## Problem to work on
Using the records below, give again exactly the lines from the line that contains "new: white_carrot [515 141]" through the line that contains "shifted: black_scissors [271", both ends included, and only those.

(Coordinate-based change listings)
----------

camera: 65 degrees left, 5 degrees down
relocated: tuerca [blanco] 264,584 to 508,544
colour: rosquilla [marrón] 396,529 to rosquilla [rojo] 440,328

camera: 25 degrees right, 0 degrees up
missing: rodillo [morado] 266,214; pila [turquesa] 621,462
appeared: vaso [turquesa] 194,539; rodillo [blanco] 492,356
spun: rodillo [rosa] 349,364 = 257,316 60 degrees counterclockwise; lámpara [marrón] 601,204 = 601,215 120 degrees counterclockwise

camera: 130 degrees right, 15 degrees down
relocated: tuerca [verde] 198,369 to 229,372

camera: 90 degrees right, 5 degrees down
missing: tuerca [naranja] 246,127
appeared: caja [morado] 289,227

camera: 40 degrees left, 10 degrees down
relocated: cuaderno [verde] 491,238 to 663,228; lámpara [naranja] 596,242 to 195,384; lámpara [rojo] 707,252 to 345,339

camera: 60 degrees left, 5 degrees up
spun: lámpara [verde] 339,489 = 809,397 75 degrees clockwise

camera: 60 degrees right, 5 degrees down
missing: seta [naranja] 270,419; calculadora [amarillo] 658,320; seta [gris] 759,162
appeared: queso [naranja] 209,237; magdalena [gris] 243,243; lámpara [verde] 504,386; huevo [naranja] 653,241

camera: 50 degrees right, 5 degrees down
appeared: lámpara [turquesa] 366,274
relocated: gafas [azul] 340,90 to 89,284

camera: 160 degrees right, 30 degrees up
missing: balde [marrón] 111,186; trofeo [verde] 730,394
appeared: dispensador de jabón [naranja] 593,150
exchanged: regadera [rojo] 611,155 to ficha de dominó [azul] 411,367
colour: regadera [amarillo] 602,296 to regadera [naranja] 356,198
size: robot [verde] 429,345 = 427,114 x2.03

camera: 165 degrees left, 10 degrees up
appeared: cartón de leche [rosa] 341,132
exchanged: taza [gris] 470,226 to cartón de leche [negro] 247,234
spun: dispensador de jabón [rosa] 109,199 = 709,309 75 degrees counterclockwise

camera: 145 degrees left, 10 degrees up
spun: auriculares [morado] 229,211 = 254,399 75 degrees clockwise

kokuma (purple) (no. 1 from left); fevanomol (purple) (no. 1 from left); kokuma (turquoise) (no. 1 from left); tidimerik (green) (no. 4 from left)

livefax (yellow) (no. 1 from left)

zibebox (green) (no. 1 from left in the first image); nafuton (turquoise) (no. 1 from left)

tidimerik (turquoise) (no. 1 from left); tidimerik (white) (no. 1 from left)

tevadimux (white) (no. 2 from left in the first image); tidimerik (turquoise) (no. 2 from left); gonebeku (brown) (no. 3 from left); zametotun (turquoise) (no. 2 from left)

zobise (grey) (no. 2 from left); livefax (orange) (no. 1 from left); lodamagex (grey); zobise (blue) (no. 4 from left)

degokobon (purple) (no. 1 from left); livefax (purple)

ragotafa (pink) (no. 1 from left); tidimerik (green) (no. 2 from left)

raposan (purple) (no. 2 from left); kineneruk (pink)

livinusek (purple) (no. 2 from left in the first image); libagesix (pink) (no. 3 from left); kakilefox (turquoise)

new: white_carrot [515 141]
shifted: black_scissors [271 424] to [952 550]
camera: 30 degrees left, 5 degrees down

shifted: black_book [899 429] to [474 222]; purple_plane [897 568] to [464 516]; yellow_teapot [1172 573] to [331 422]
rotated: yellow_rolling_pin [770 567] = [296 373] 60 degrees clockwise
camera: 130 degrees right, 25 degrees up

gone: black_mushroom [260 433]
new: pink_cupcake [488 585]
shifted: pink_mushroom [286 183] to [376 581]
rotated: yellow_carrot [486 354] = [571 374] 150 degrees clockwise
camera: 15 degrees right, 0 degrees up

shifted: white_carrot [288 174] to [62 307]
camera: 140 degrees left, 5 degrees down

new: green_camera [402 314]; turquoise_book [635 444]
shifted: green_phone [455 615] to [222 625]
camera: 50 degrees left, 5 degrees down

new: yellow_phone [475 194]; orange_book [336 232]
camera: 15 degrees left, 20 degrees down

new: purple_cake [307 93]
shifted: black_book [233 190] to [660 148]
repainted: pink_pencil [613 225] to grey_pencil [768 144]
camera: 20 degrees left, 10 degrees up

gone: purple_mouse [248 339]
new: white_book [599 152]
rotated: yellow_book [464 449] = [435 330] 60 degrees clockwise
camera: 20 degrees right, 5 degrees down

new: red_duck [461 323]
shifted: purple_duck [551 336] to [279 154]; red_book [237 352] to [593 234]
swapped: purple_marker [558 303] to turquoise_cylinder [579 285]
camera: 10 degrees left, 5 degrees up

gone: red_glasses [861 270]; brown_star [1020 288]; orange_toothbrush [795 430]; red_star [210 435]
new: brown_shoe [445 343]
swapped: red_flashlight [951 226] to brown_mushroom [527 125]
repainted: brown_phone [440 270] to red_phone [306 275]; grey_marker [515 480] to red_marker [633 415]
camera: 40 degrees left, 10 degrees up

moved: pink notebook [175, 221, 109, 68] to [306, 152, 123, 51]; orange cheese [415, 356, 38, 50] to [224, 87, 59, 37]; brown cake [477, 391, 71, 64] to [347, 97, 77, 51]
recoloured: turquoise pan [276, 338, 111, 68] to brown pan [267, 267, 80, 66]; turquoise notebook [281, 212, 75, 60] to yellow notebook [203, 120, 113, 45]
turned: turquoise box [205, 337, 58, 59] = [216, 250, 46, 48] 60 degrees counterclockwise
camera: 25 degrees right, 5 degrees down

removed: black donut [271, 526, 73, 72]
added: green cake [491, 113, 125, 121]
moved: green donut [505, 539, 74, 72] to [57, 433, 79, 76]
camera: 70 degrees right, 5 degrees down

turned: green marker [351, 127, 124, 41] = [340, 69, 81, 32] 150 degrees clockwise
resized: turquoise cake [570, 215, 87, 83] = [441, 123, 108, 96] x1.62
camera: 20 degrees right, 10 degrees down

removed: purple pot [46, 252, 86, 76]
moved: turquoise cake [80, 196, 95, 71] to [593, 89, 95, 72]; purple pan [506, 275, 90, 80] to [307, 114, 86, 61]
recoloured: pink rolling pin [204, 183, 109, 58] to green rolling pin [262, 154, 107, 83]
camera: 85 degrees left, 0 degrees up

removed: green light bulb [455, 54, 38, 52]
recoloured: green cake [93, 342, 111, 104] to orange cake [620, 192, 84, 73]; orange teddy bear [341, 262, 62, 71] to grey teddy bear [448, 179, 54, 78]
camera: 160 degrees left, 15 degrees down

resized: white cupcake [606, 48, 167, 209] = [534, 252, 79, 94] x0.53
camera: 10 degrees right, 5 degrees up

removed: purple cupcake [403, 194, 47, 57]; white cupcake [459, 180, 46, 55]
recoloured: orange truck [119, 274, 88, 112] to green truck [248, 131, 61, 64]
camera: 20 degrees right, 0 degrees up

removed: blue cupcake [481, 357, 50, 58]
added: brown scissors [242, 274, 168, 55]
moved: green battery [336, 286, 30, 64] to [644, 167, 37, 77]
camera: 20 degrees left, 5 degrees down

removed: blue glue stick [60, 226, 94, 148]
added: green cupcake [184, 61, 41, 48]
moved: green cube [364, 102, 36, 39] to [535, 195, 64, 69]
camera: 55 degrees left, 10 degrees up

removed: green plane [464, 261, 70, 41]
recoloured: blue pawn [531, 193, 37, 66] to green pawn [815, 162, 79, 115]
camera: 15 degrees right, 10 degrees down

----------

## Written answer
new: white_carrot [515 141]
shifted: black_scissors [271 424] to [952 550]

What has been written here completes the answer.